● Try it:
Repeat exactly, and only, the lines running from the one that holds "L2: none -> 330uH (EXT, LIGHT2)" to the end of the records.

● Material supplied:
* * *

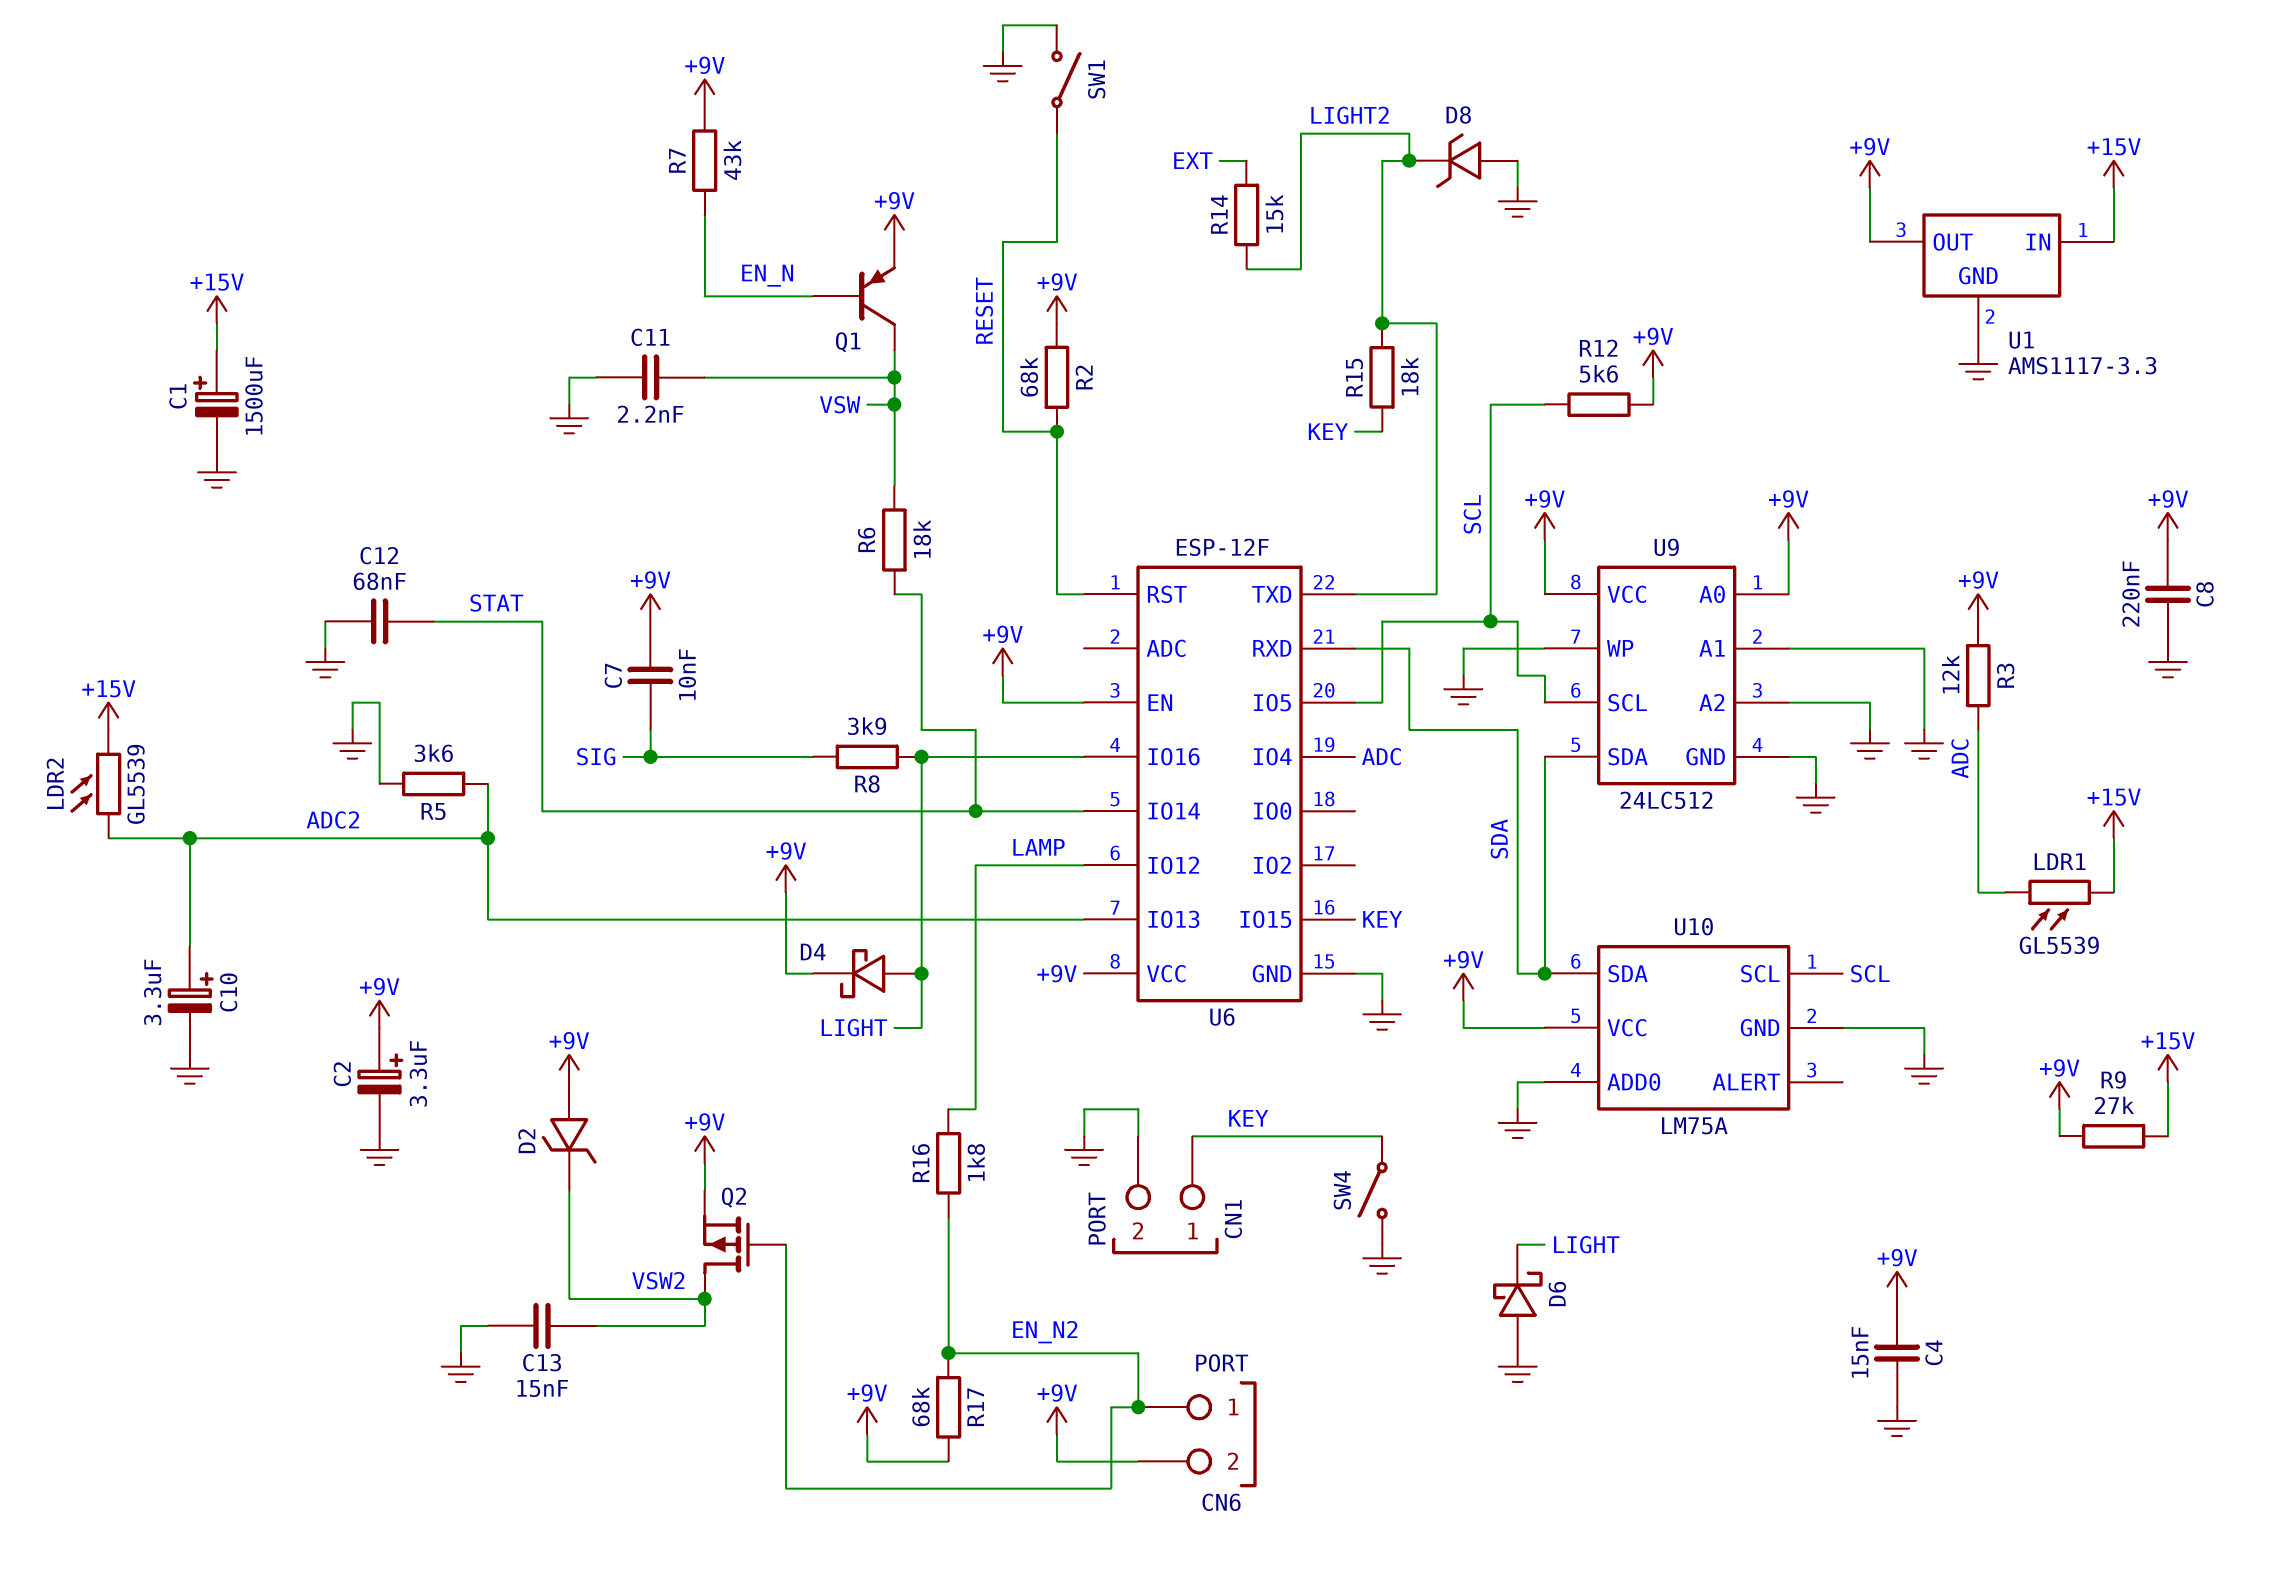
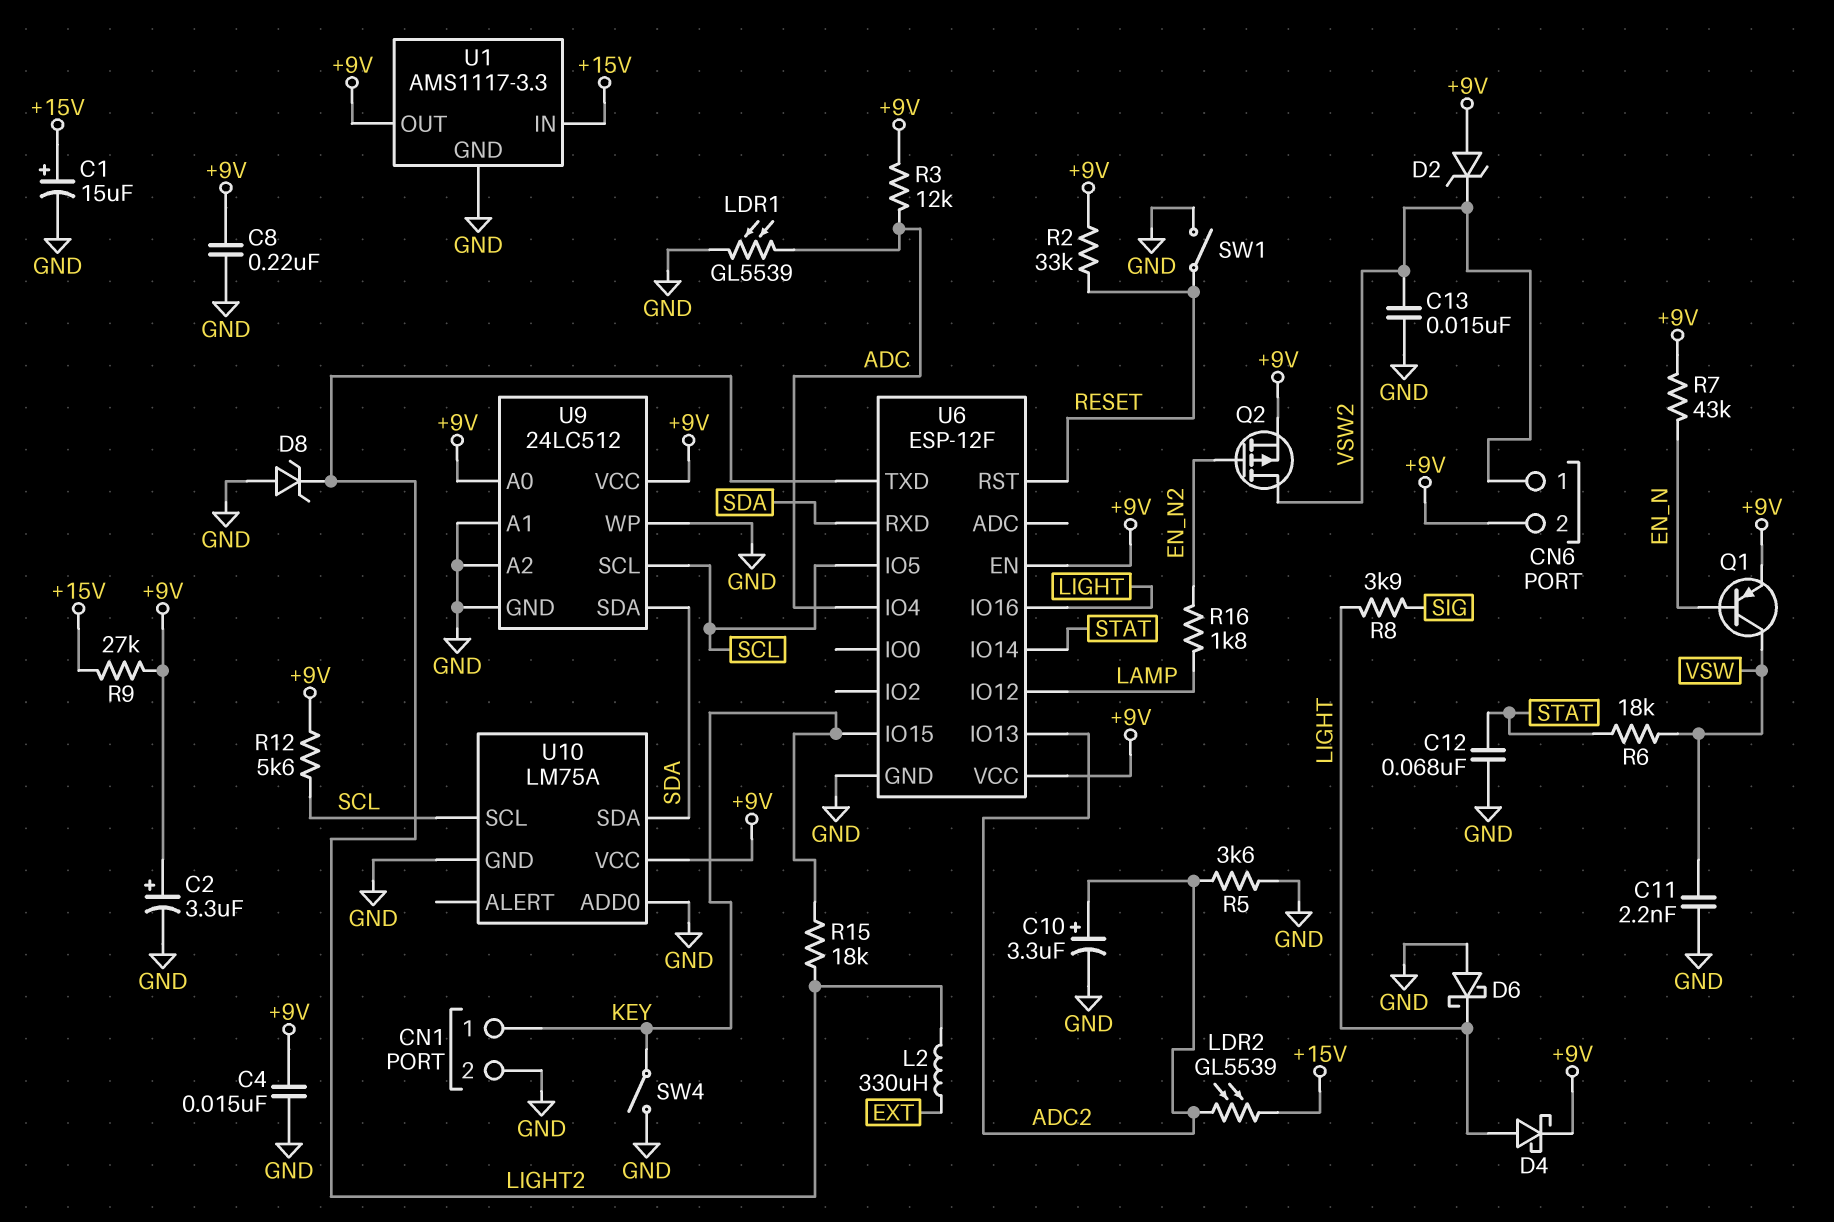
C1: 1500uF (plus +15V, minus GND) -> 15uF (plus +15V, minus GND)
C7: 10nF (+9V, SIG) -> none
CN6 pin 1: EN_N2 -> VSW2
L2: none -> 330uH (EXT, LIGHT2)
LDR1: GL5539 (+15V, ADC) -> GL5539 (ADC, GND)
R2: 68k (+9V, RESET) -> 33k (+9V, RESET)
R14: 15k (EXT, LIGHT2) -> none
R17: 68k (+9V, EN_N2) -> none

* * *

● Exercise solution:
L2: none -> 330uH (EXT, LIGHT2)
LDR1: GL5539 (+15V, ADC) -> GL5539 (ADC, GND)
R2: 68k (+9V, RESET) -> 33k (+9V, RESET)
R14: 15k (EXT, LIGHT2) -> none
R17: 68k (+9V, EN_N2) -> none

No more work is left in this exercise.